BEGIN SUPPLIED ENTRIES

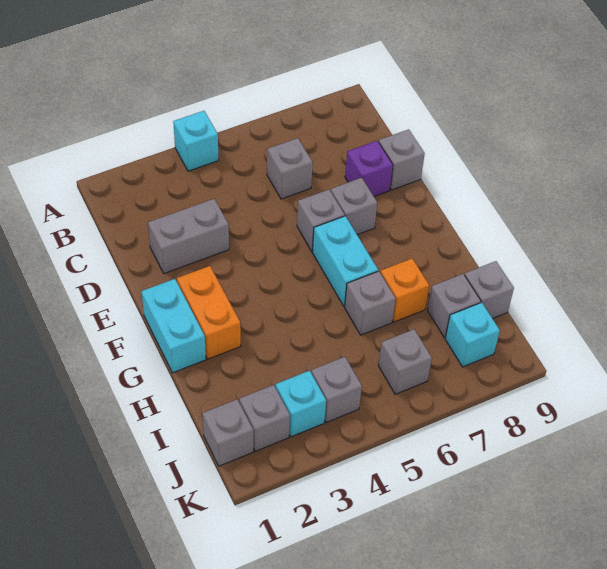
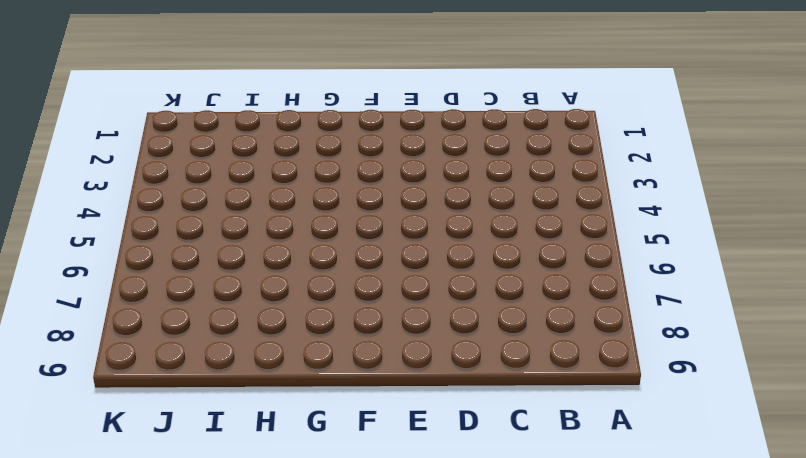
none -> cyan brick A4 level 1
none -> grey brick C6 level 1
none -> grey brick D2:D3 level 1

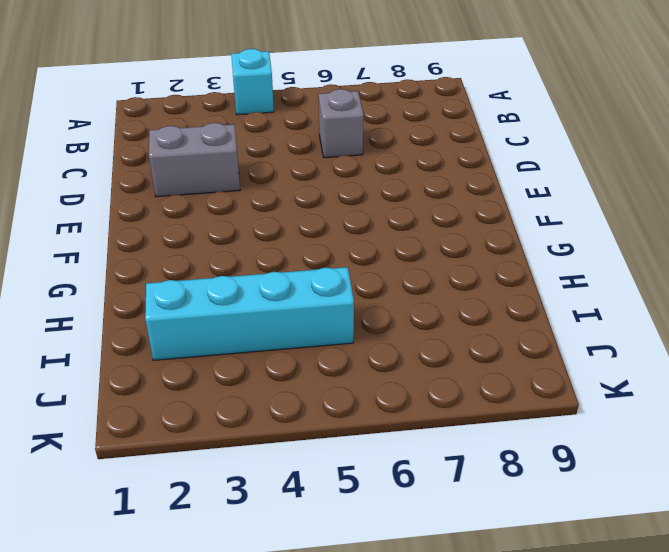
cyan brick I2:I5 level 1 -> none
none -> purple brick D8 level 1
none -> grey brick D9 level 1
none -> grey brick E6 level 1

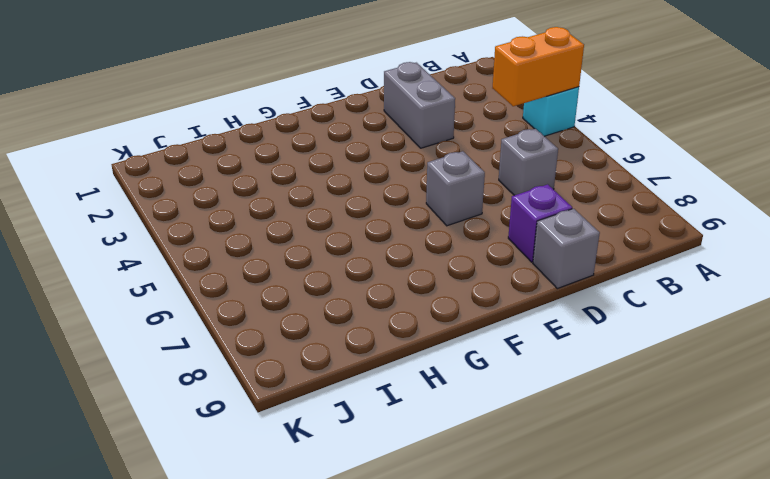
orange brick A4:B4 level 2 -> orange brick F2:G2 level 1
none -> grey brick E7 level 1
none -> cyan brick F1:G1 level 1
none -> cyan brick F6:G6 level 1

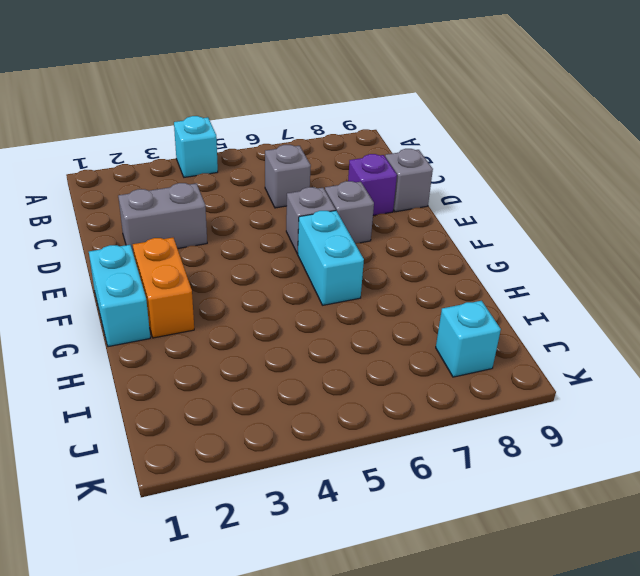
none -> grey brick H6 level 1
none -> orange brick H7 level 1
none -> grey brick I8 level 1

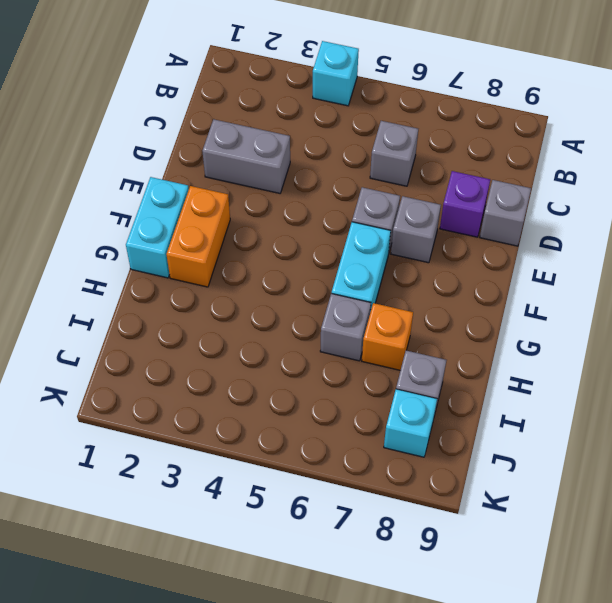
none -> grey brick I9 level 1
none -> grey brick J1 level 1
none -> grey brick J2 level 1

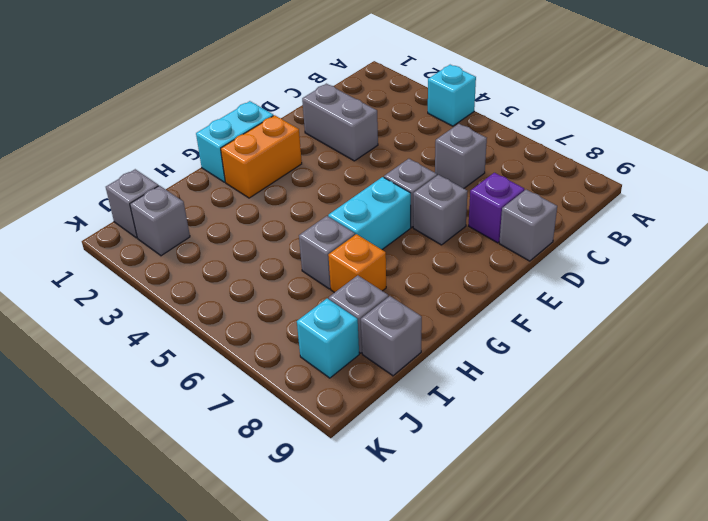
none -> cyan brick J3 level 1
none -> grey brick J4 level 1
none -> grey brick J6 level 1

END SUPPLIED ENTRIES

▶ EXERCISE AIM
Locate the lines above that contain "grey" and copy them.

▶ SOLUTION FOR THIS EXERCISE
none -> grey brick C6 level 1
none -> grey brick D2:D3 level 1
none -> grey brick D9 level 1
none -> grey brick E6 level 1
none -> grey brick E7 level 1
none -> grey brick H6 level 1
none -> grey brick I8 level 1
none -> grey brick I9 level 1
none -> grey brick J1 level 1
none -> grey brick J2 level 1
none -> grey brick J4 level 1
none -> grey brick J6 level 1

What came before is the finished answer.